** Given data follows **
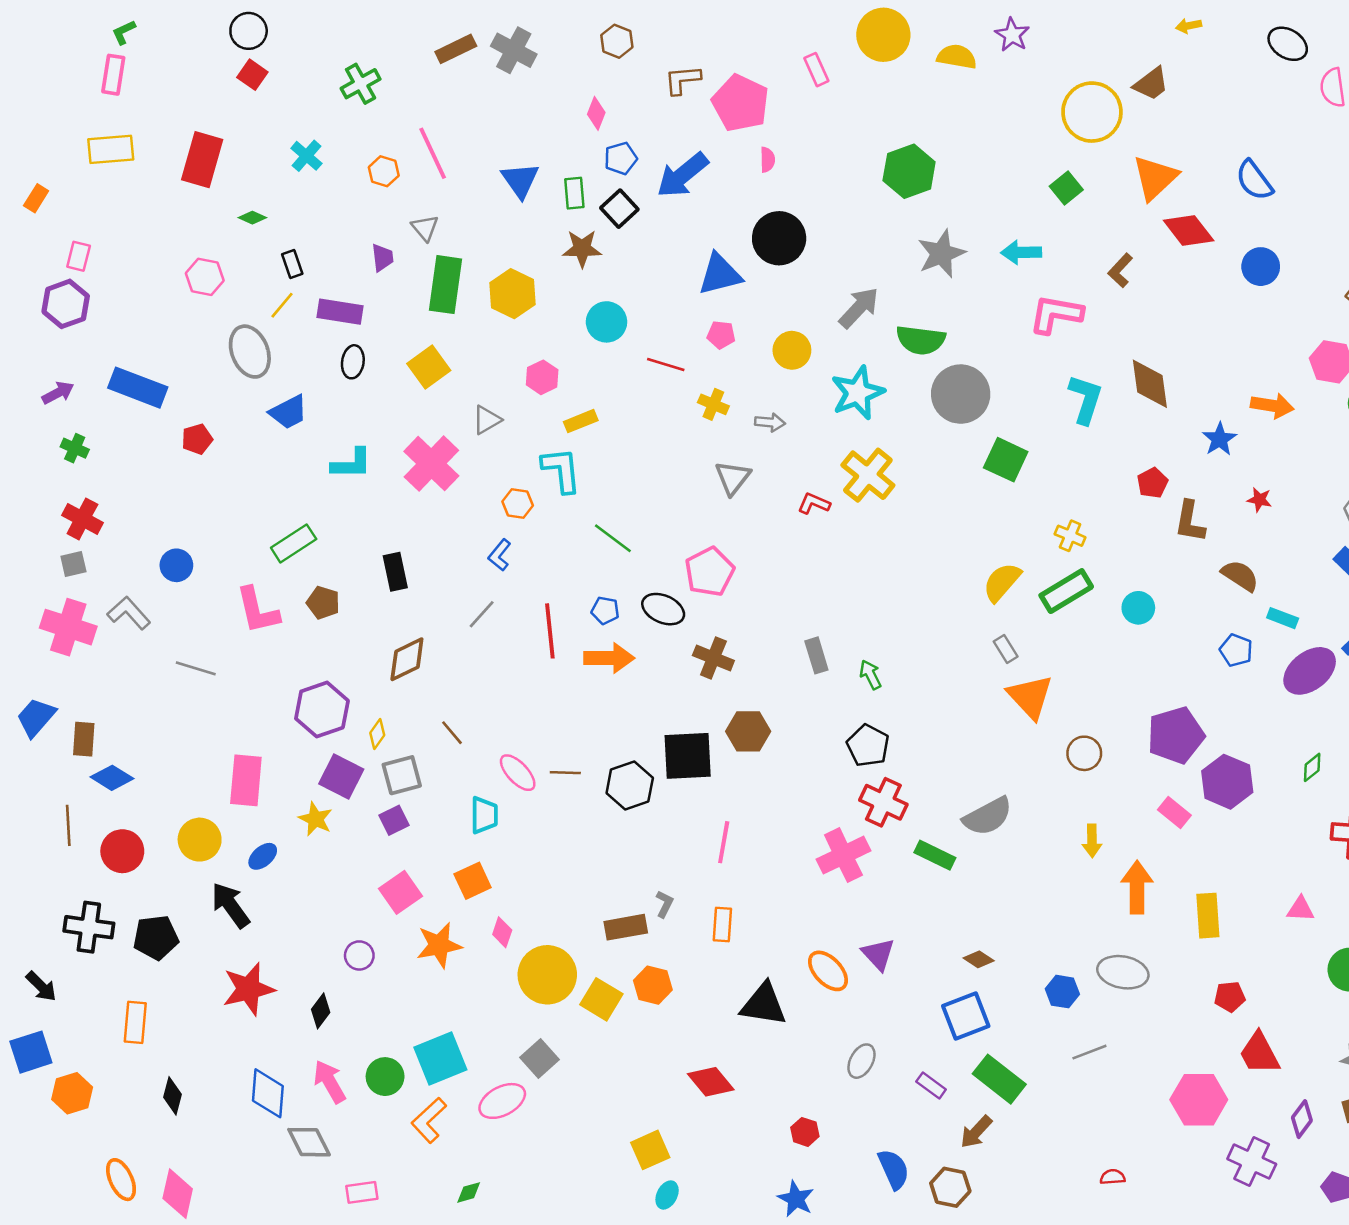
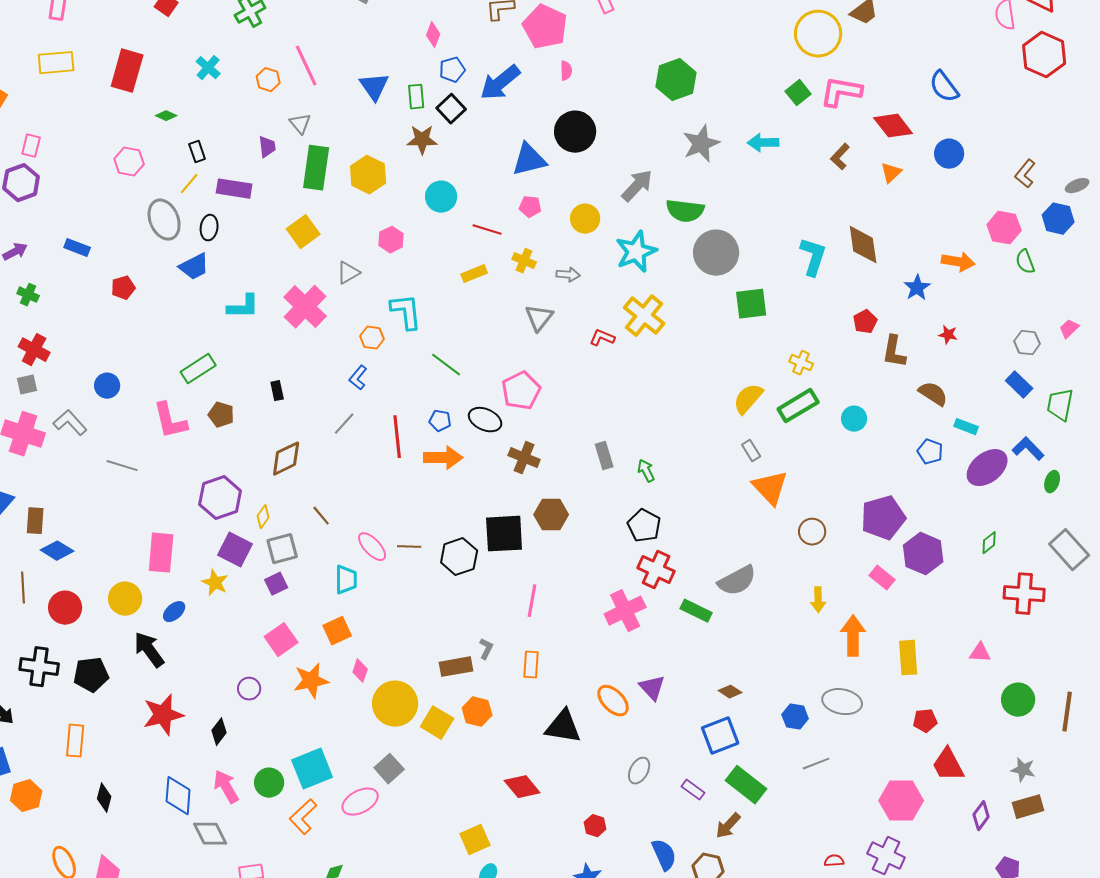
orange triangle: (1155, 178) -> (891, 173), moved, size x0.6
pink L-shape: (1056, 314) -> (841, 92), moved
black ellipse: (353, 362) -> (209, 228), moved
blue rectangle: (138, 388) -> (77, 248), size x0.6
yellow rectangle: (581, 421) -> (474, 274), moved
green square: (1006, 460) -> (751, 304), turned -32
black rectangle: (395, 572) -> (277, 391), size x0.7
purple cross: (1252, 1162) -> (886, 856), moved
** End of Given data **
Your task - The lines wanted are those from the one containing "green square: (1006, 460)" through the last line of the listing above. Repeat them exactly.

Solved problem -
green square: (1006, 460) -> (751, 304), turned -32
black rectangle: (395, 572) -> (277, 391), size x0.7
purple cross: (1252, 1162) -> (886, 856), moved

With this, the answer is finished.